* [Work task]:
How many of the lines in the data contain "Urgent"? Give only the number.

* [Records supplied]:
---------------
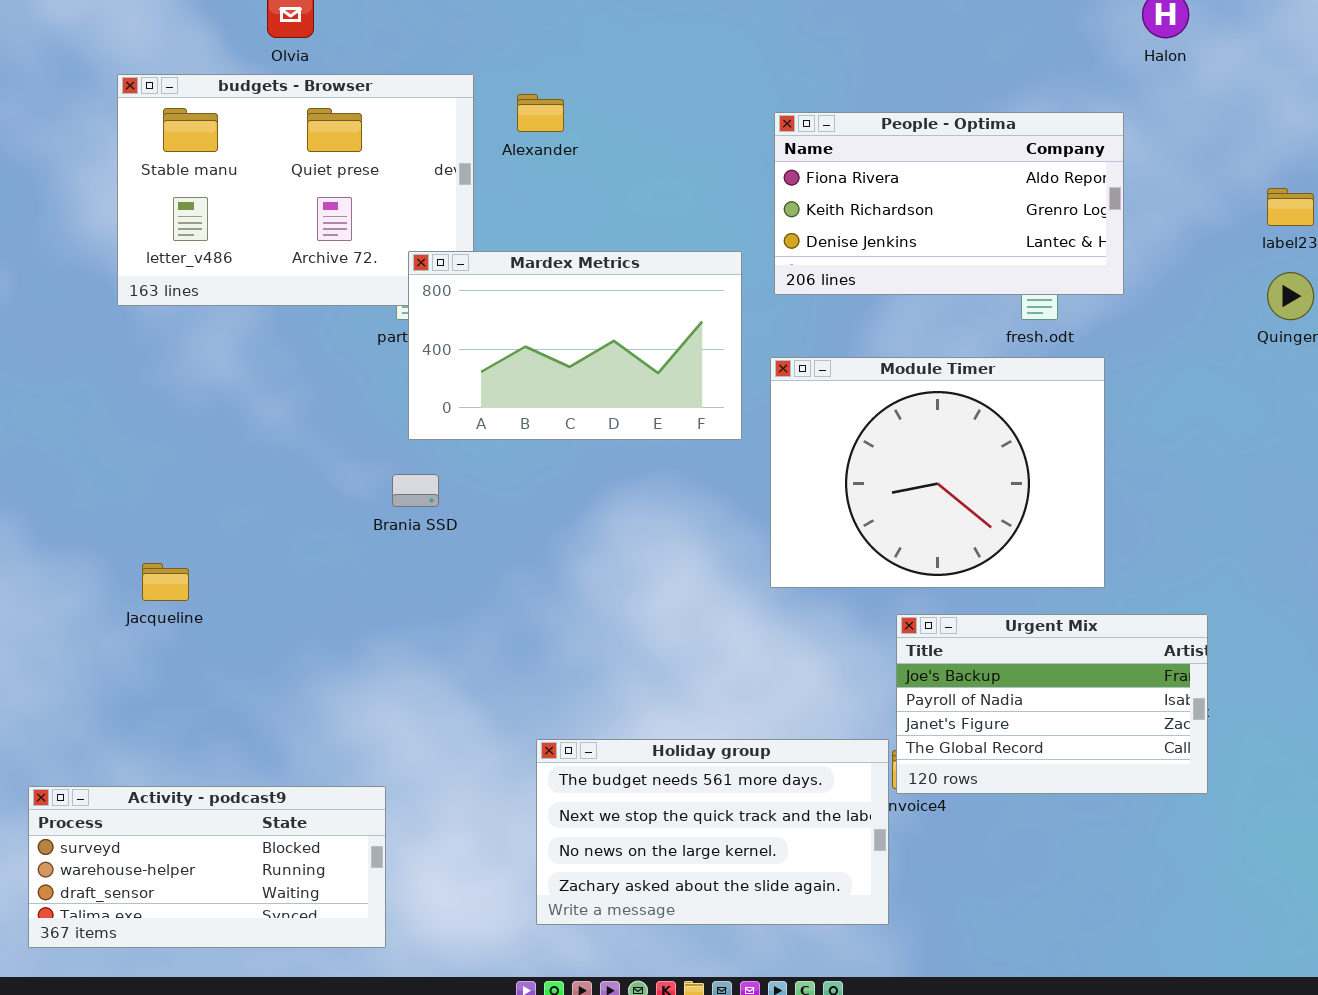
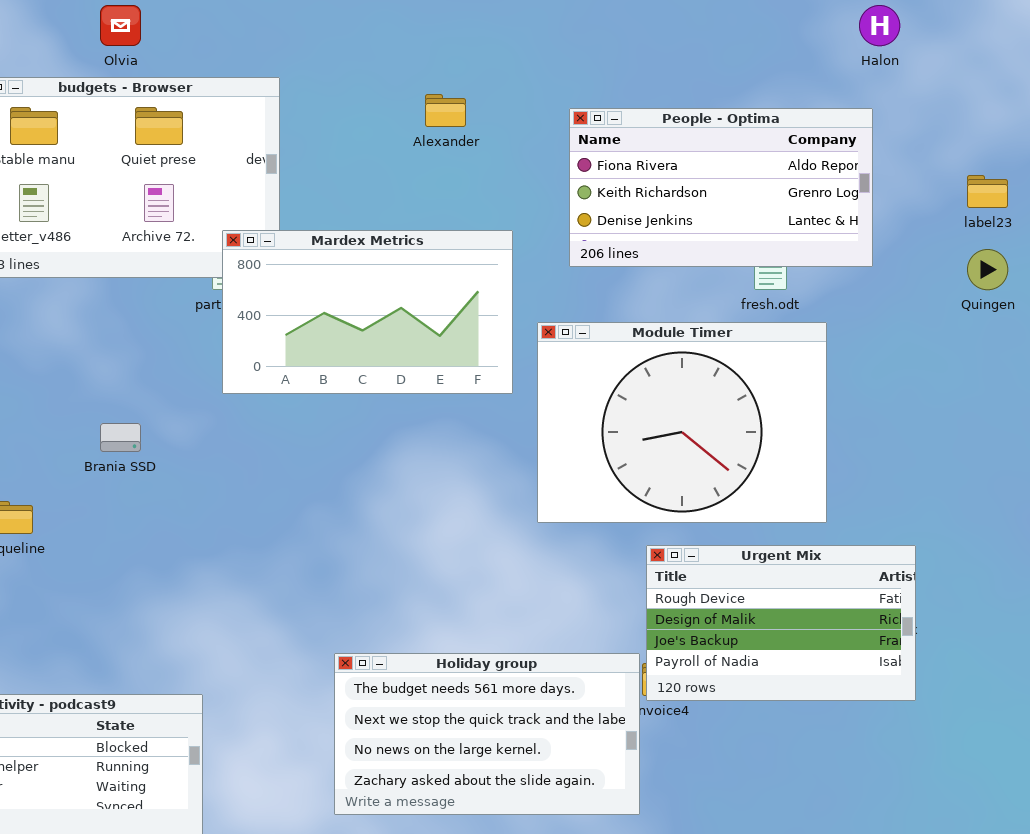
Alexander: [517,94,564,132] -> [425,94,466,127], moved
People - Optima: [774,112,1124,295] -> [569,108,873,267], moved
Brania SSD: [392,474,439,507] -> [100,423,141,452], moved
Urgent Mix: [896,614,1208,794] -> [646,545,916,701], scrolled up 2 rows

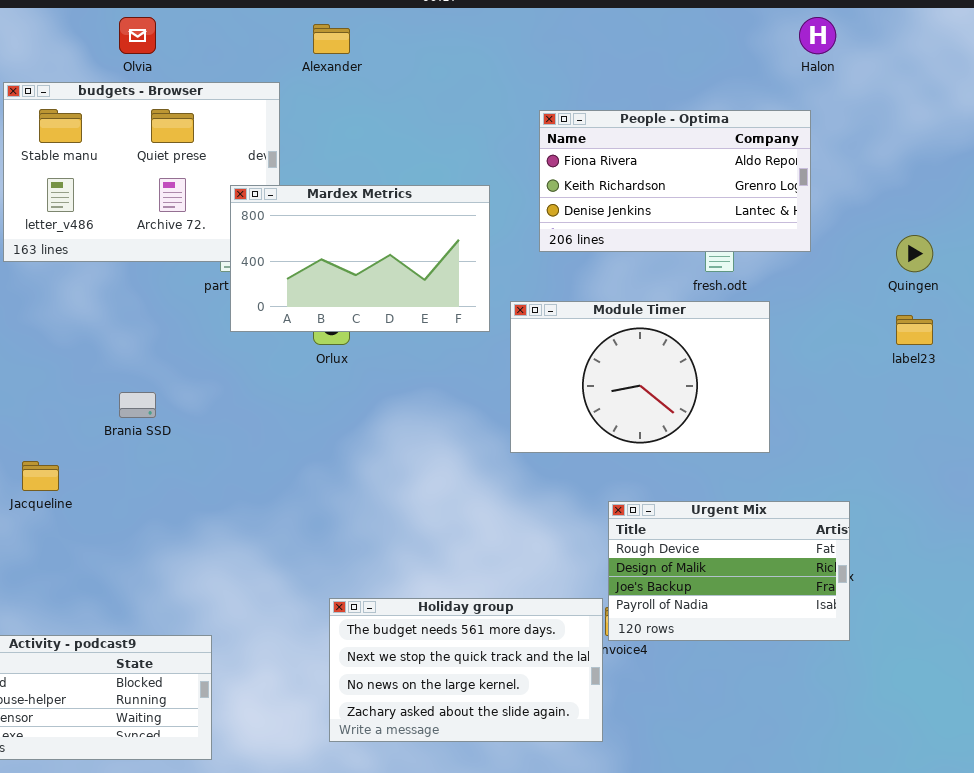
Alexander: [425,94,466,127] -> [313,24,350,54], moved
label23: [967,175,1008,208] -> [896,315,933,345], moved
Mardex Metrics: [222,230,513,394] -> [230,185,490,332], moved
Module Timer: [537,322,827,523] -> [510,301,770,453], resized

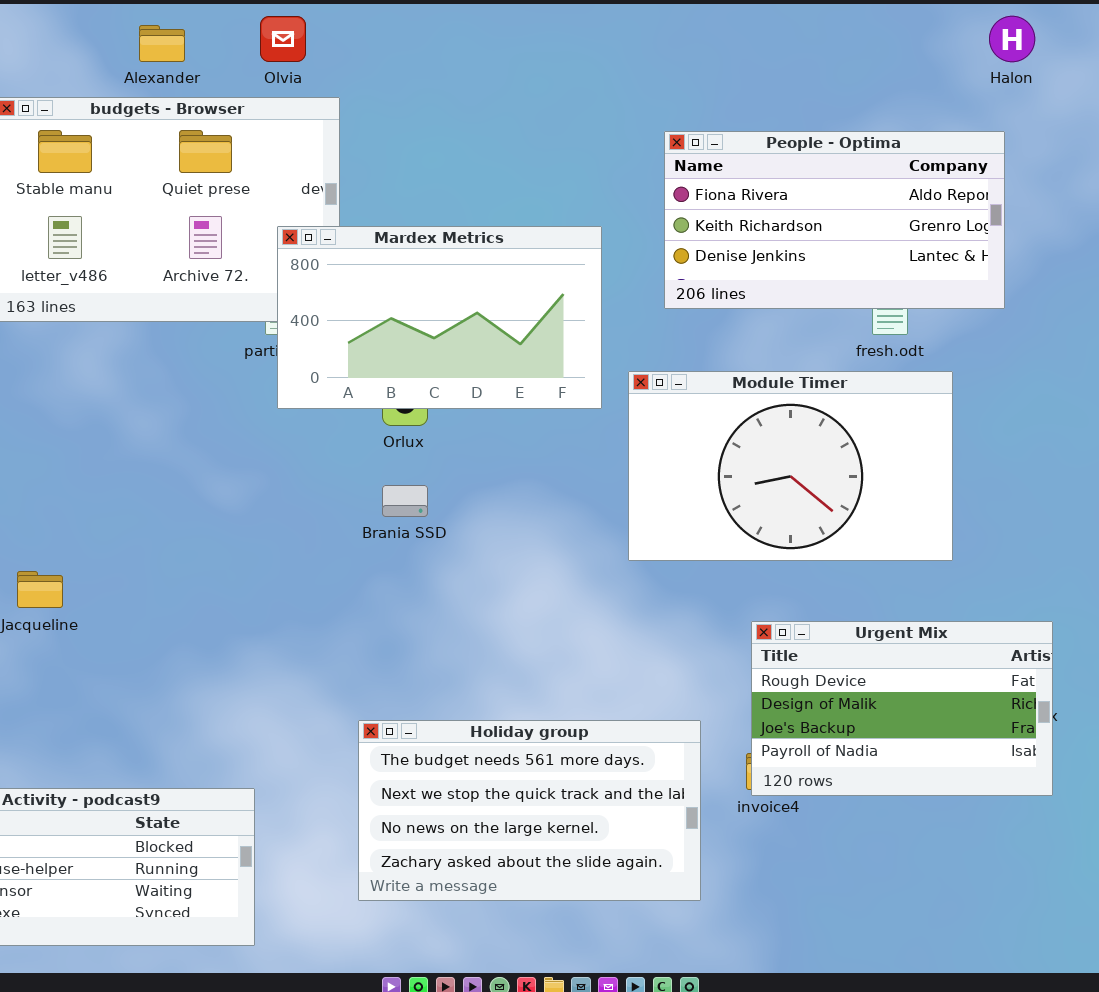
Olvia: [119,17,156,54] -> [260,16,306,62], moved
Alexander: [313,24,350,54] -> [139,25,185,62], moved
Brania SSD: [119,392,156,418] -> [382,485,428,517], moved
Holiday group: [329,598,603,742] -> [358,720,701,901], moved

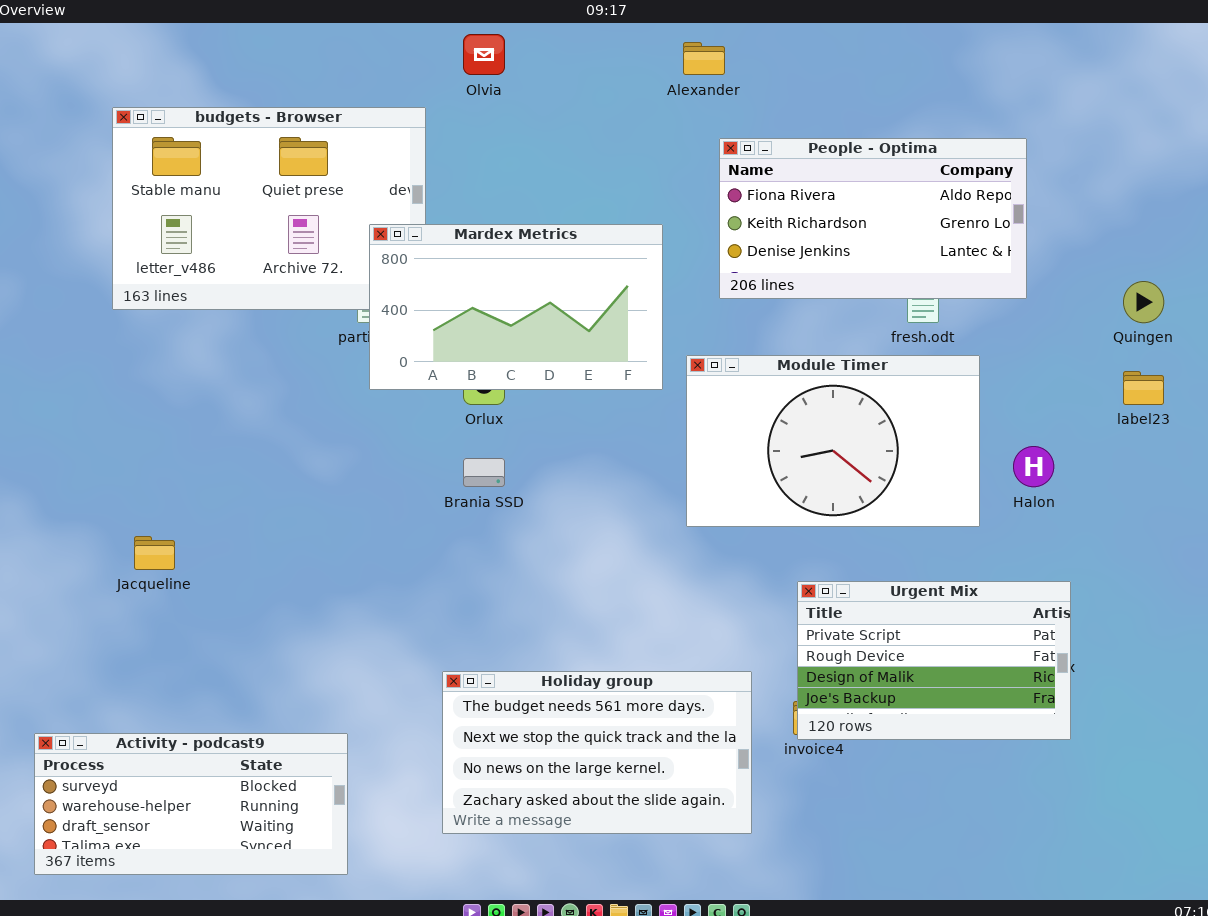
Olvia: [260,16,306,62] -> [463,34,505,75], moved
Halon: [989,16,1035,62] -> [1013,446,1054,487], moved
Alexander: [139,25,185,62] -> [683,42,725,75], moved
Urgent Mix: [751,621,1053,796] -> [797,581,1071,740], scrolled up 1 row

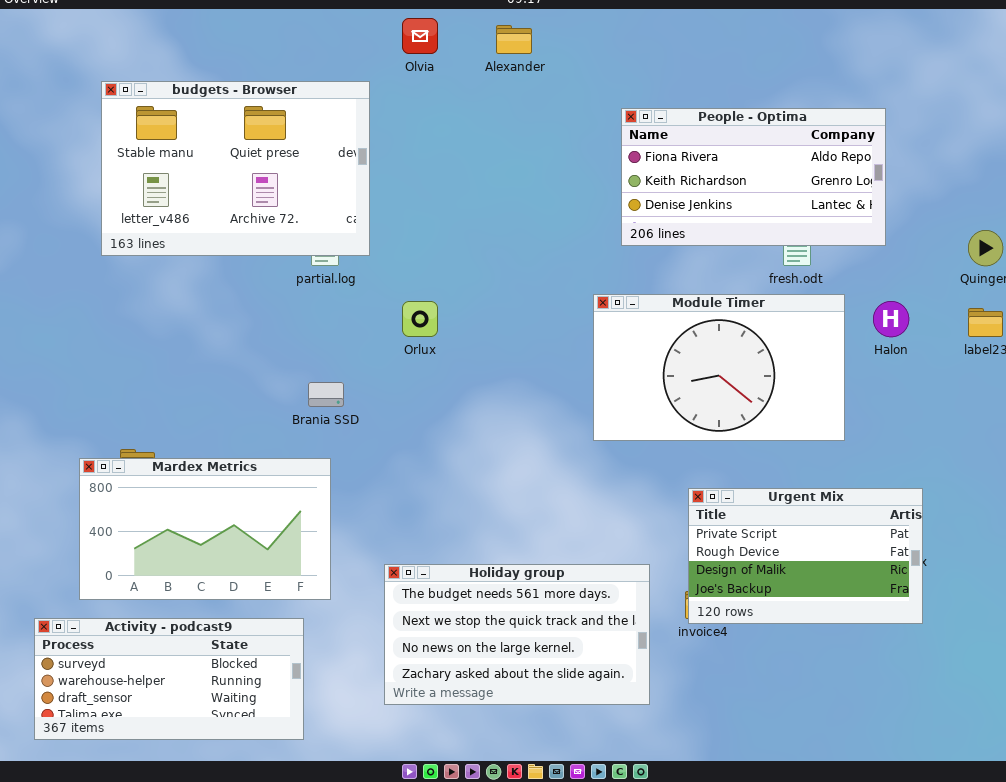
Alexander: [683,42,725,75] -> [496,25,532,54], moved
Mardex Metrics: [369,224,663,390] -> [79,458,331,600], moved
Halon: [1013,446,1054,487] -> [873,301,909,337], moved
Brania SSD: [463,458,505,487] -> [308,382,344,407], moved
---------------
* [Reply to the exercise]:
2